#### Data excerpts:

○ ○ ○

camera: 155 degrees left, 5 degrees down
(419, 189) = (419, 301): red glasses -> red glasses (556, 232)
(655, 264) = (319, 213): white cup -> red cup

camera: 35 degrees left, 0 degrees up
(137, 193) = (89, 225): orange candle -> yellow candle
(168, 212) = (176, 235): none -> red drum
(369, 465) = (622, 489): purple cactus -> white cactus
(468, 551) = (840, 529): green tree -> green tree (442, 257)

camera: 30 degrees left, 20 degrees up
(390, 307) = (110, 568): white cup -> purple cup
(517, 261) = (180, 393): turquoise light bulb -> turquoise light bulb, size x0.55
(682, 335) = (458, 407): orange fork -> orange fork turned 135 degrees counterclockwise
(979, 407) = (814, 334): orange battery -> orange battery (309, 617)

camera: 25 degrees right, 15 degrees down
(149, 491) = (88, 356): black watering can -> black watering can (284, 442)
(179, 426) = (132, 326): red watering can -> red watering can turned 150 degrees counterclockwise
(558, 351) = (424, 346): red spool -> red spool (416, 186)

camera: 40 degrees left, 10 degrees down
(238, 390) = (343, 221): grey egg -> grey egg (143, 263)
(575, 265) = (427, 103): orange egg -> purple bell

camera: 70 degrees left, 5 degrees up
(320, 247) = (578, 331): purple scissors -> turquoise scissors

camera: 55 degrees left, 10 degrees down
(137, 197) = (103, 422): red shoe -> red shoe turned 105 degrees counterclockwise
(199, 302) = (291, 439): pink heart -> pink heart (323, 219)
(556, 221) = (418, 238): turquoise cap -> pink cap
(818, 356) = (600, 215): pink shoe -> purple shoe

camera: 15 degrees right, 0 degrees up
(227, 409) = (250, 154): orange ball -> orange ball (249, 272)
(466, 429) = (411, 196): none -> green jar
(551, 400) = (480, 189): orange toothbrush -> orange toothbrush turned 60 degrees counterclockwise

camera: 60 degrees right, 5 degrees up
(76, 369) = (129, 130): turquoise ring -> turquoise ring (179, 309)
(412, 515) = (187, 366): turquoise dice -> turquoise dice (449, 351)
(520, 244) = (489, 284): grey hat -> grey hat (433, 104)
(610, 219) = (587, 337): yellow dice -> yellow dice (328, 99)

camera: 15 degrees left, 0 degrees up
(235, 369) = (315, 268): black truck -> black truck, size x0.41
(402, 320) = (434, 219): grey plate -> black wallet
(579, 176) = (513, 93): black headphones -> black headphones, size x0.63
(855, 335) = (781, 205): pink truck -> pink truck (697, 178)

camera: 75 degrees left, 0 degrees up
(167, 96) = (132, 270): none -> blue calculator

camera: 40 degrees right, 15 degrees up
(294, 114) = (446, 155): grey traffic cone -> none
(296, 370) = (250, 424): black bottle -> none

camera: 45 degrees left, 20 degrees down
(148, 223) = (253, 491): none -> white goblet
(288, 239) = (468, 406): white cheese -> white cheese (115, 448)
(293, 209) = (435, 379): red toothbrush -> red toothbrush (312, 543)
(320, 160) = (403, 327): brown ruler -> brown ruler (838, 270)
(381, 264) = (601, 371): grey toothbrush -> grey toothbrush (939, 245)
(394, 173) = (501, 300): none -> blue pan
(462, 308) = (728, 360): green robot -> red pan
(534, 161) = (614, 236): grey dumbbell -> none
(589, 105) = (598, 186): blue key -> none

○ ○ ○

#### WHAT YOU WILL DO:
Word for word, give back all the lines above.

#### ANSWER SPACE:
camera: 155 degrees left, 5 degrees down
(419, 189) = (419, 301): red glasses -> red glasses (556, 232)
(655, 264) = (319, 213): white cup -> red cup

camera: 35 degrees left, 0 degrees up
(137, 193) = (89, 225): orange candle -> yellow candle
(168, 212) = (176, 235): none -> red drum
(369, 465) = (622, 489): purple cactus -> white cactus
(468, 551) = (840, 529): green tree -> green tree (442, 257)

camera: 30 degrees left, 20 degrees up
(390, 307) = (110, 568): white cup -> purple cup
(517, 261) = (180, 393): turquoise light bulb -> turquoise light bulb, size x0.55
(682, 335) = (458, 407): orange fork -> orange fork turned 135 degrees counterclockwise
(979, 407) = (814, 334): orange battery -> orange battery (309, 617)

camera: 25 degrees right, 15 degrees down
(149, 491) = (88, 356): black watering can -> black watering can (284, 442)
(179, 426) = (132, 326): red watering can -> red watering can turned 150 degrees counterclockwise
(558, 351) = (424, 346): red spool -> red spool (416, 186)

camera: 40 degrees left, 10 degrees down
(238, 390) = (343, 221): grey egg -> grey egg (143, 263)
(575, 265) = (427, 103): orange egg -> purple bell

camera: 70 degrees left, 5 degrees up
(320, 247) = (578, 331): purple scissors -> turquoise scissors

camera: 55 degrees left, 10 degrees down
(137, 197) = (103, 422): red shoe -> red shoe turned 105 degrees counterclockwise
(199, 302) = (291, 439): pink heart -> pink heart (323, 219)
(556, 221) = (418, 238): turquoise cap -> pink cap
(818, 356) = (600, 215): pink shoe -> purple shoe

camera: 15 degrees right, 0 degrees up
(227, 409) = (250, 154): orange ball -> orange ball (249, 272)
(466, 429) = (411, 196): none -> green jar
(551, 400) = (480, 189): orange toothbrush -> orange toothbrush turned 60 degrees counterclockwise

camera: 60 degrees right, 5 degrees up
(76, 369) = (129, 130): turquoise ring -> turquoise ring (179, 309)
(412, 515) = (187, 366): turquoise dice -> turquoise dice (449, 351)
(520, 244) = (489, 284): grey hat -> grey hat (433, 104)
(610, 219) = (587, 337): yellow dice -> yellow dice (328, 99)

camera: 15 degrees left, 0 degrees up
(235, 369) = (315, 268): black truck -> black truck, size x0.41
(402, 320) = (434, 219): grey plate -> black wallet
(579, 176) = (513, 93): black headphones -> black headphones, size x0.63
(855, 335) = (781, 205): pink truck -> pink truck (697, 178)

camera: 75 degrees left, 0 degrees up
(167, 96) = (132, 270): none -> blue calculator

camera: 40 degrees right, 15 degrees up
(294, 114) = (446, 155): grey traffic cone -> none
(296, 370) = (250, 424): black bottle -> none

camera: 45 degrees left, 20 degrees down
(148, 223) = (253, 491): none -> white goblet
(288, 239) = (468, 406): white cheese -> white cheese (115, 448)
(293, 209) = (435, 379): red toothbrush -> red toothbrush (312, 543)
(320, 160) = (403, 327): brown ruler -> brown ruler (838, 270)
(381, 264) = (601, 371): grey toothbrush -> grey toothbrush (939, 245)
(394, 173) = (501, 300): none -> blue pan
(462, 308) = (728, 360): green robot -> red pan
(534, 161) = (614, 236): grey dumbbell -> none
(589, 105) = (598, 186): blue key -> none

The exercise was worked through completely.